**Aim of the exercise**
All entries are to be quoted exactly; the images stay out of the copy.

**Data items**
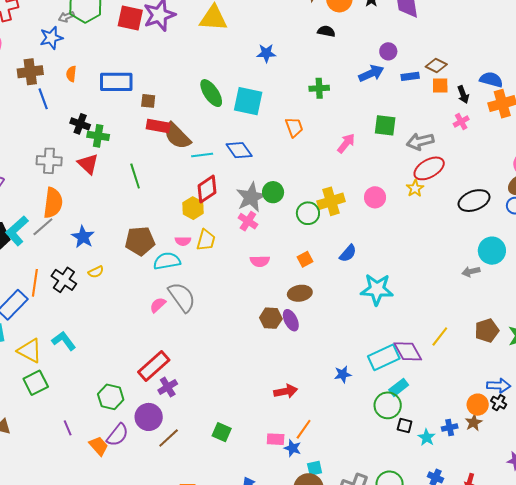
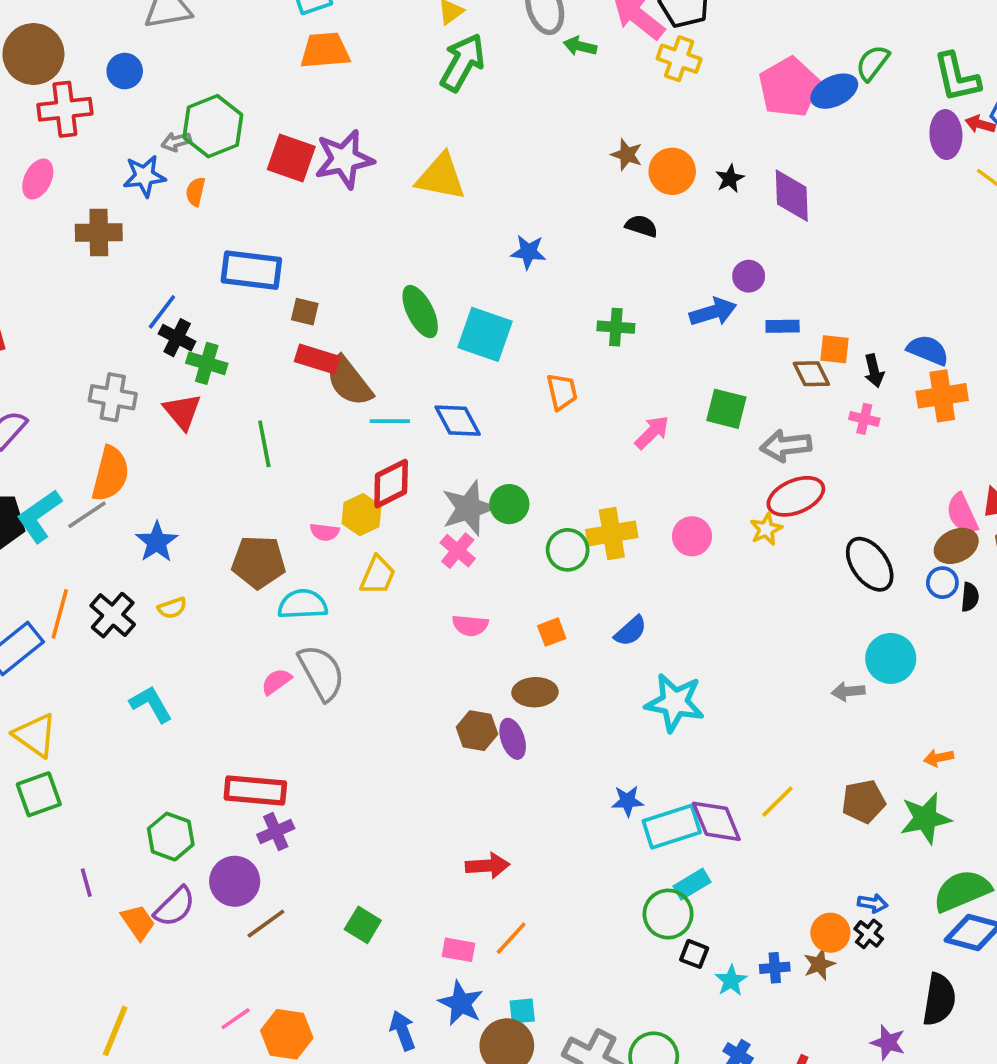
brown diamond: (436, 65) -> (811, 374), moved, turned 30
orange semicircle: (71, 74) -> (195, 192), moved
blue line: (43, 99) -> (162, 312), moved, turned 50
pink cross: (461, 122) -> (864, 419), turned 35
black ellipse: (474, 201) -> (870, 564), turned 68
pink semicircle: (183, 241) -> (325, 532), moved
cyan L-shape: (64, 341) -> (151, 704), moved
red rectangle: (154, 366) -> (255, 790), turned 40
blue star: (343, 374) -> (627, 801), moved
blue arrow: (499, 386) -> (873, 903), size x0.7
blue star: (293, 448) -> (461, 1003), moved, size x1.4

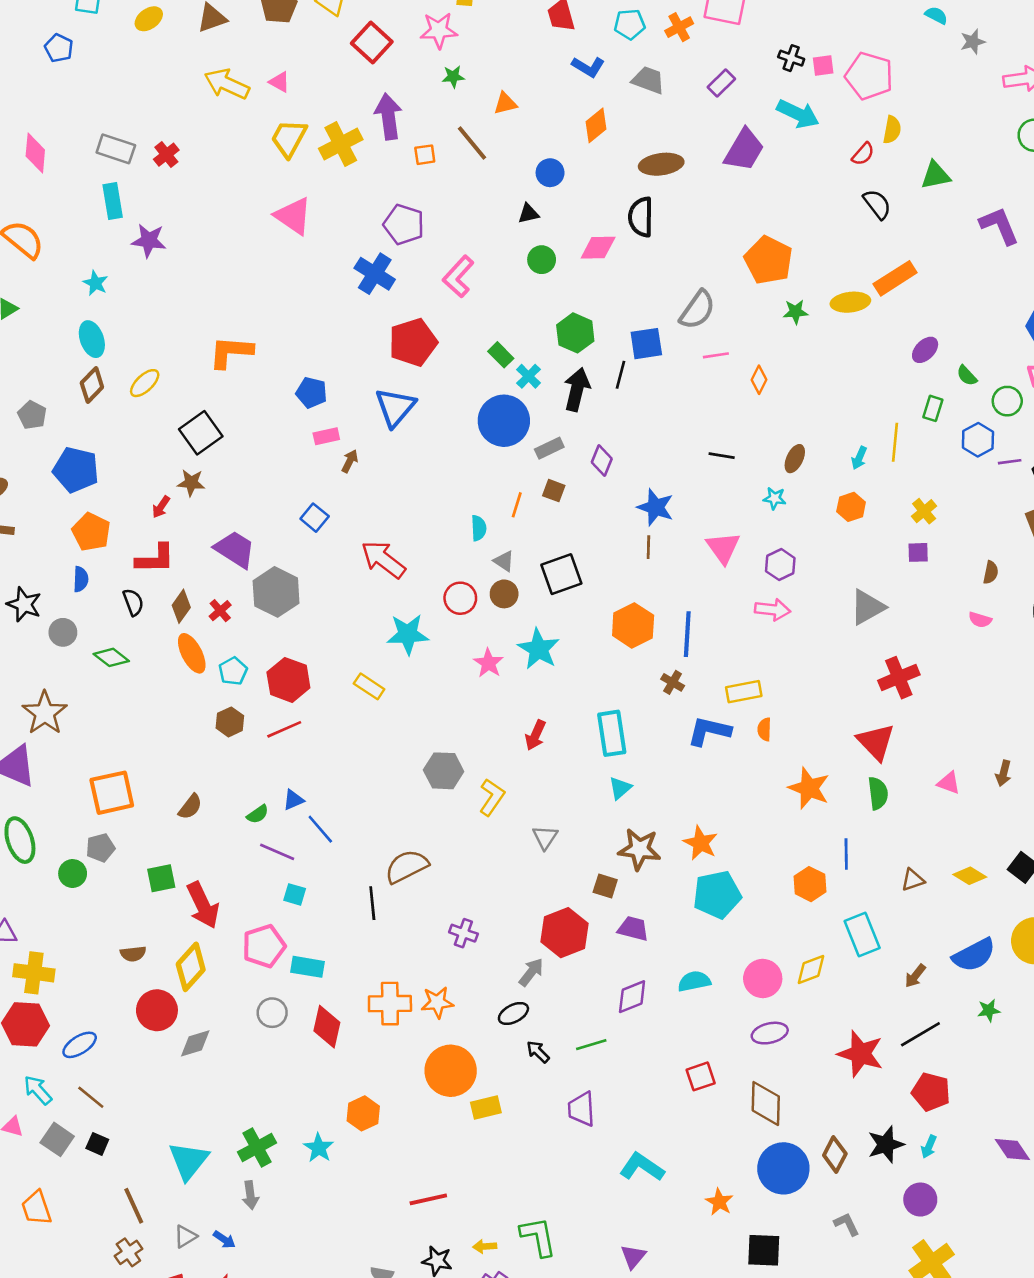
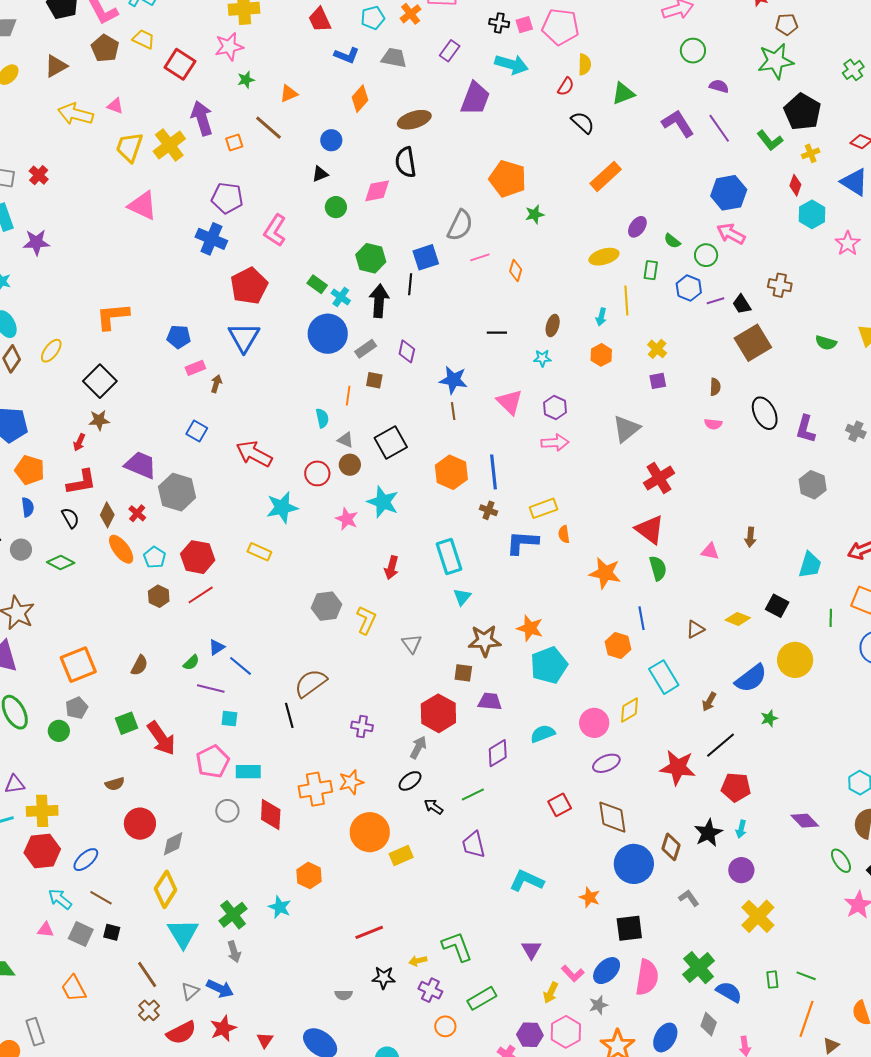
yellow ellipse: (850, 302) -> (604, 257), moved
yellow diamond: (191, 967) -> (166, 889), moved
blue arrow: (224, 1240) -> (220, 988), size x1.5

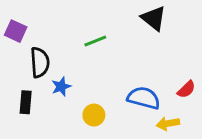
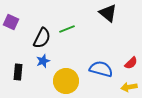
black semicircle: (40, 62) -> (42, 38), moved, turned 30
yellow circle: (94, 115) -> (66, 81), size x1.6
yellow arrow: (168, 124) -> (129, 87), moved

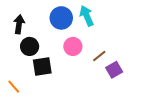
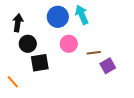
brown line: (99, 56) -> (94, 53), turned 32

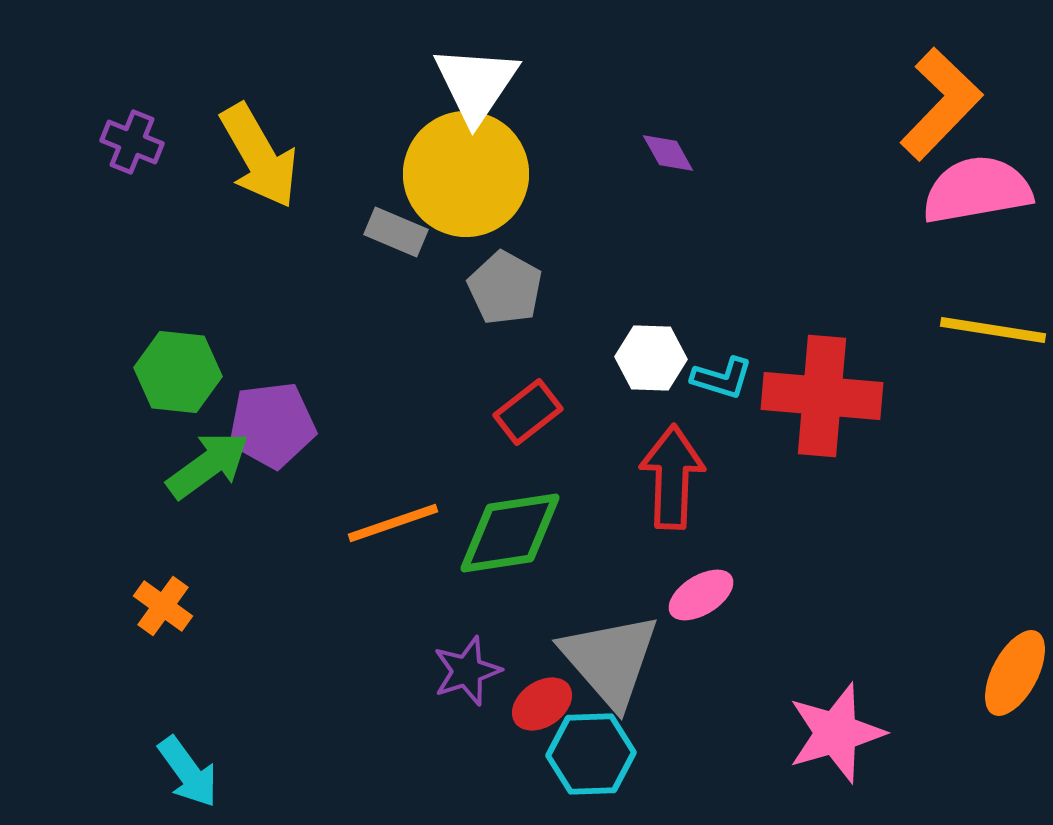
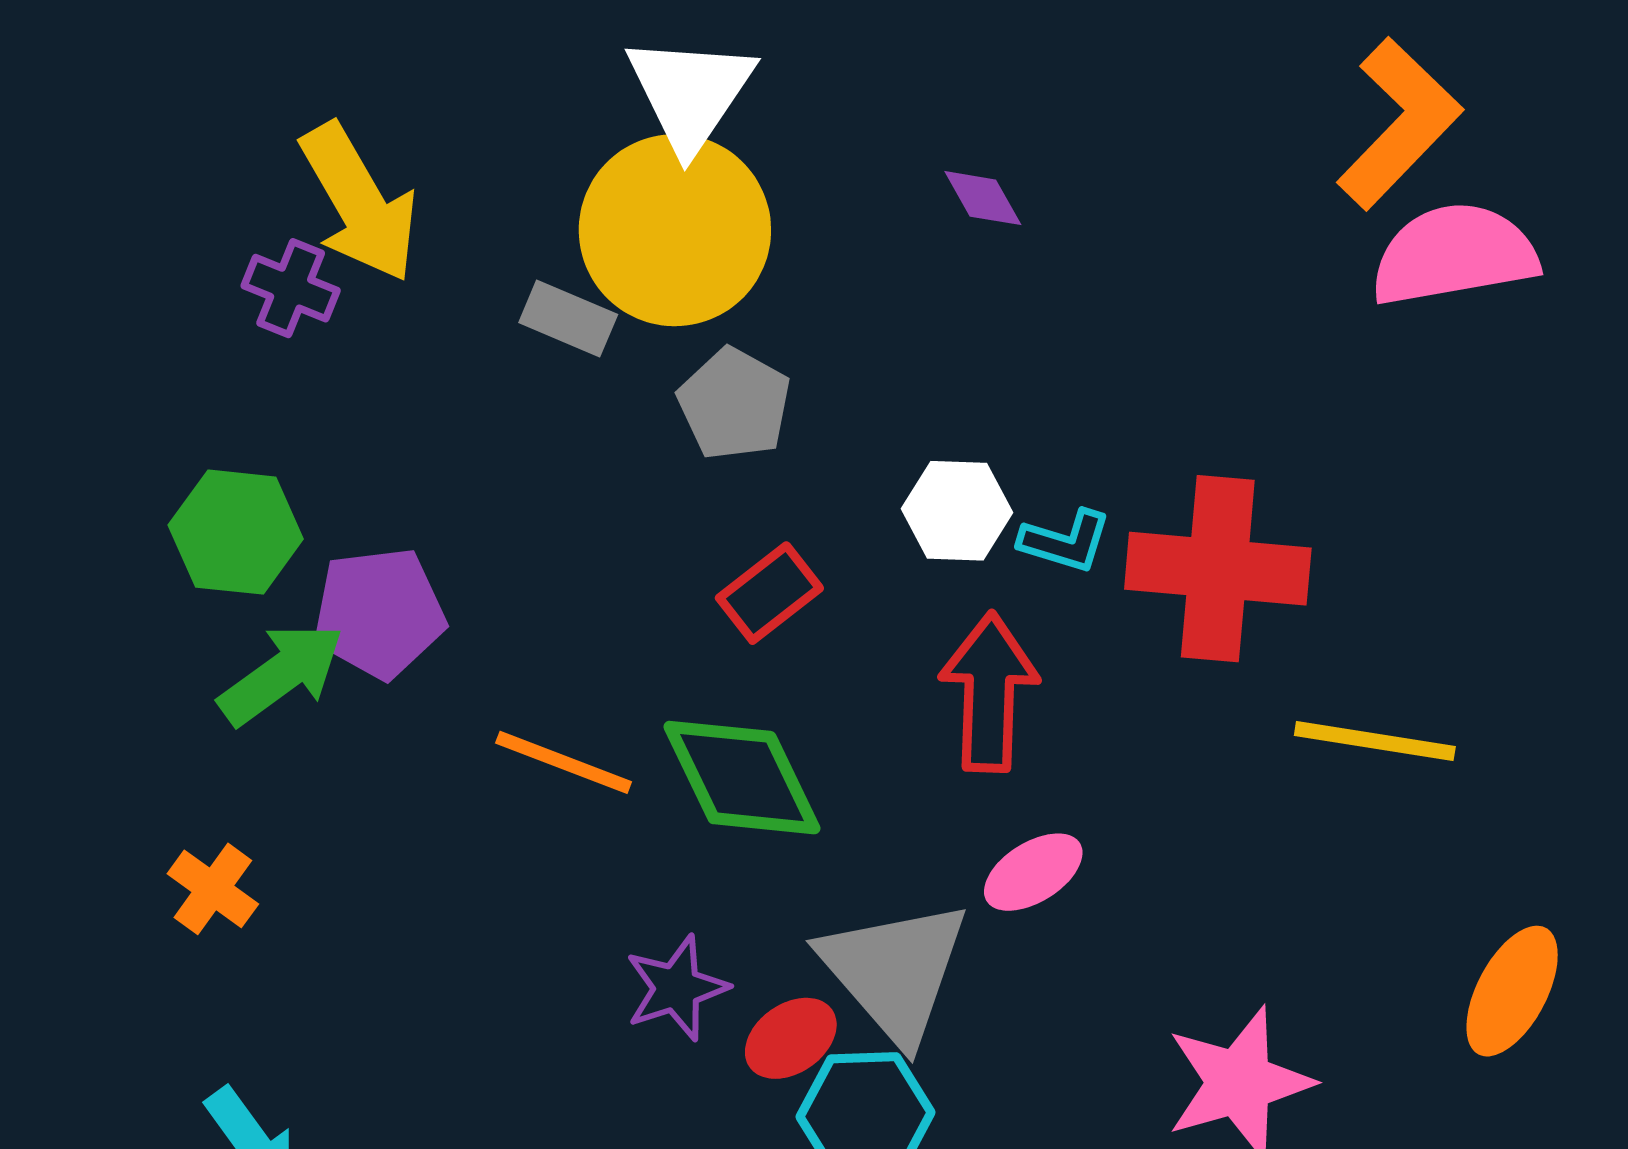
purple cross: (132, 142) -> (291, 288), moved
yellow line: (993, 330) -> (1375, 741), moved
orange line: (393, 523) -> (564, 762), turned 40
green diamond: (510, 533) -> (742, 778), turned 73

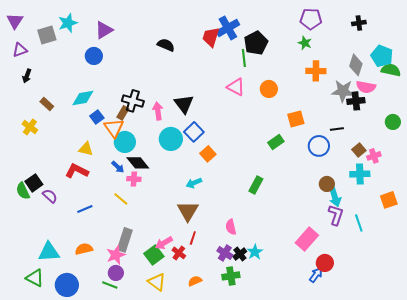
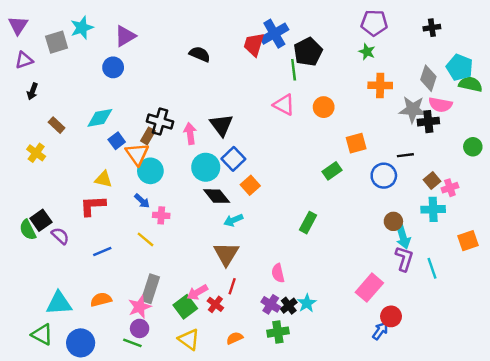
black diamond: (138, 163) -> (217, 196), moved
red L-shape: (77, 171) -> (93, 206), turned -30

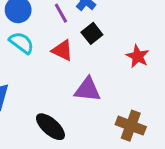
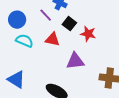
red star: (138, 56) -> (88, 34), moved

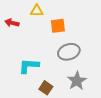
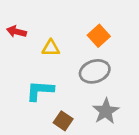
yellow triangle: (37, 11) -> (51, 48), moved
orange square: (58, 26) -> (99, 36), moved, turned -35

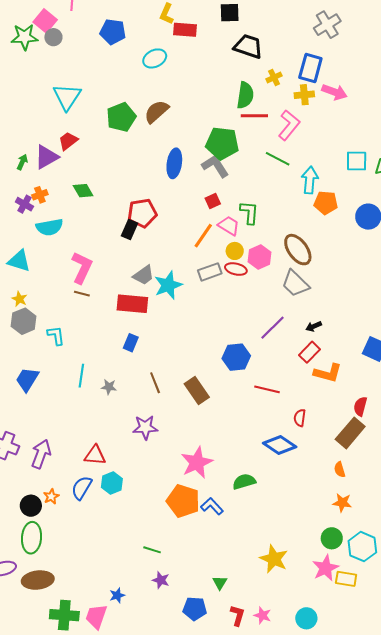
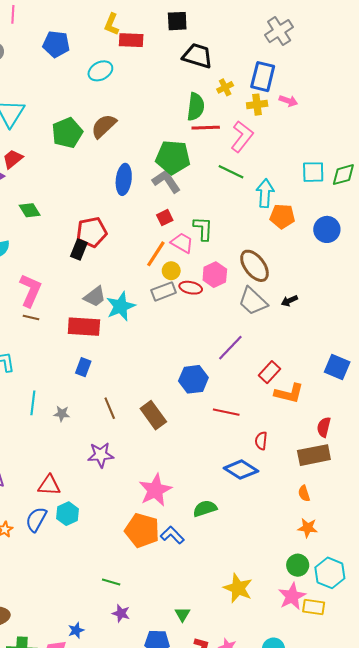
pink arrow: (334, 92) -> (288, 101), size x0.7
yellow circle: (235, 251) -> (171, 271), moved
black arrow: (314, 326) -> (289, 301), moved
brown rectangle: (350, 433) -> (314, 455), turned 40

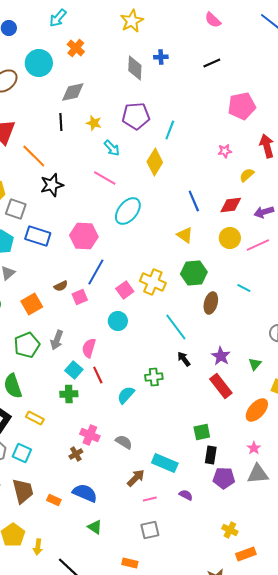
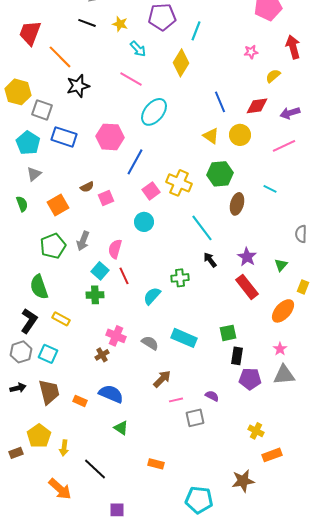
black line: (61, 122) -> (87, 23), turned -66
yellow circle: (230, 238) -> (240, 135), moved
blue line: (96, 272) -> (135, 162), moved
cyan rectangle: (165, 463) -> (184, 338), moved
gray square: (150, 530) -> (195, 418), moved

**Solution to this exercise**
brown diamond: (436, 65) -> (811, 374), moved, turned 30
orange semicircle: (71, 74) -> (195, 192), moved
blue line: (43, 99) -> (162, 312), moved, turned 50
pink cross: (461, 122) -> (864, 419), turned 35
black ellipse: (474, 201) -> (870, 564), turned 68
pink semicircle: (183, 241) -> (325, 532), moved
cyan L-shape: (64, 341) -> (151, 704), moved
red rectangle: (154, 366) -> (255, 790), turned 40
blue star: (343, 374) -> (627, 801), moved
blue arrow: (499, 386) -> (873, 903), size x0.7
blue star: (293, 448) -> (461, 1003), moved, size x1.4

yellow ellipse: (850, 302) -> (604, 257), moved
yellow diamond: (191, 967) -> (166, 889), moved
blue arrow: (224, 1240) -> (220, 988), size x1.5

black semicircle: (40, 62) -> (42, 38), moved, turned 30
yellow circle: (94, 115) -> (66, 81), size x1.6
yellow arrow: (168, 124) -> (129, 87), moved

brown line: (99, 56) -> (94, 53), turned 32

purple cross: (132, 142) -> (291, 288), moved
yellow line: (993, 330) -> (1375, 741), moved
orange line: (393, 523) -> (564, 762), turned 40
green diamond: (510, 533) -> (742, 778), turned 73

black diamond: (138, 163) -> (217, 196), moved
red L-shape: (77, 171) -> (93, 206), turned -30

red star: (138, 56) -> (88, 34), moved

yellow triangle: (37, 11) -> (51, 48), moved
orange square: (58, 26) -> (99, 36), moved, turned -35

pink arrow: (334, 92) -> (288, 101), size x0.7
yellow circle: (235, 251) -> (171, 271), moved
black arrow: (314, 326) -> (289, 301), moved
brown rectangle: (350, 433) -> (314, 455), turned 40

black line: (61, 122) -> (87, 23), turned -66
yellow circle: (230, 238) -> (240, 135), moved
blue line: (96, 272) -> (135, 162), moved
cyan rectangle: (165, 463) -> (184, 338), moved
gray square: (150, 530) -> (195, 418), moved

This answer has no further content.